▶ Work to be completed
Once the line containing "C9: 15uF (N4, N7) -> 15uF (N2, N7)" is found, please set it down along with each following line, exactly, to the end of the material.

▶ Material supplied
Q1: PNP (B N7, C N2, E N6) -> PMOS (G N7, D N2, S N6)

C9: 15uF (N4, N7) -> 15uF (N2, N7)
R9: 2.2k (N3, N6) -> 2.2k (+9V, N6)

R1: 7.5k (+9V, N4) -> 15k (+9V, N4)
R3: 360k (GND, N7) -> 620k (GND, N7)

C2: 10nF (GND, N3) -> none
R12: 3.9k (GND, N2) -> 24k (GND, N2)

▶ Solution to this problem
C9: 15uF (N4, N7) -> 15uF (N2, N7)
R9: 2.2k (N3, N6) -> 2.2k (+9V, N6)

R1: 7.5k (+9V, N4) -> 15k (+9V, N4)
R3: 360k (GND, N7) -> 620k (GND, N7)

C2: 10nF (GND, N3) -> none
R12: 3.9k (GND, N2) -> 24k (GND, N2)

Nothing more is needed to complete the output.